● DATA SHOWN:
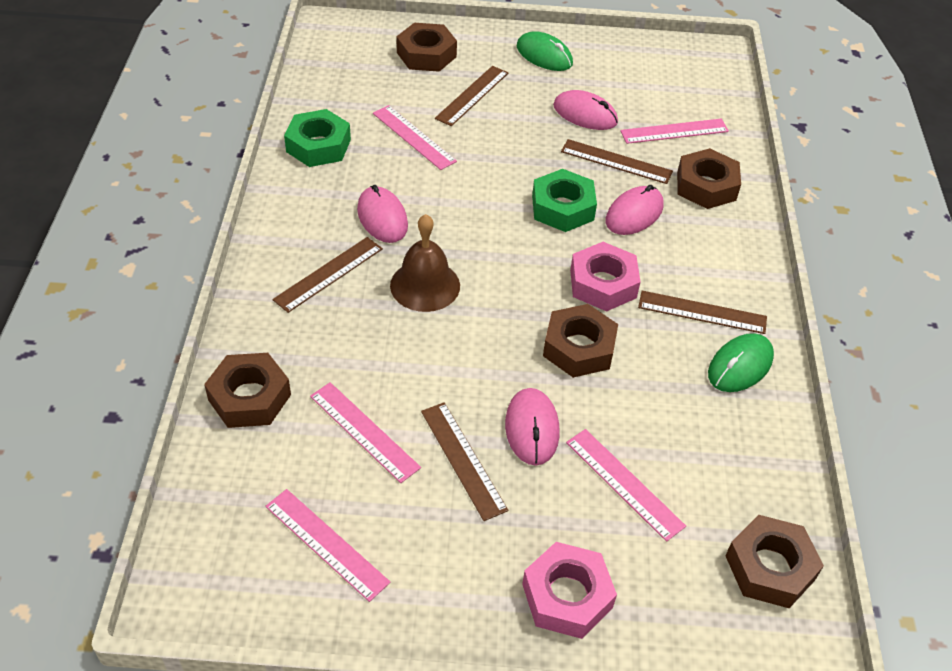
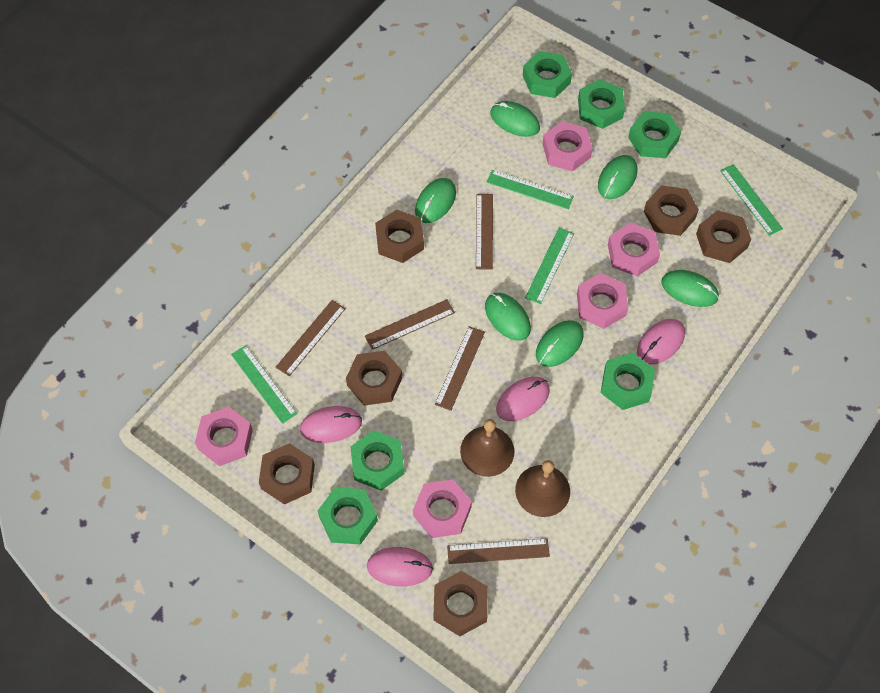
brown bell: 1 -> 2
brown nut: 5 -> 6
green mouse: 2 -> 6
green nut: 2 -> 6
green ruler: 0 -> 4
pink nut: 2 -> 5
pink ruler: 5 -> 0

--

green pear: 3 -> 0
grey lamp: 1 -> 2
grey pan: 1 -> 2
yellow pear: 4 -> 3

● TASK INSTRUCTIONS: Checking the material above line by line, count those that include the string "green". Give the number alone.

● SOLUTION: 4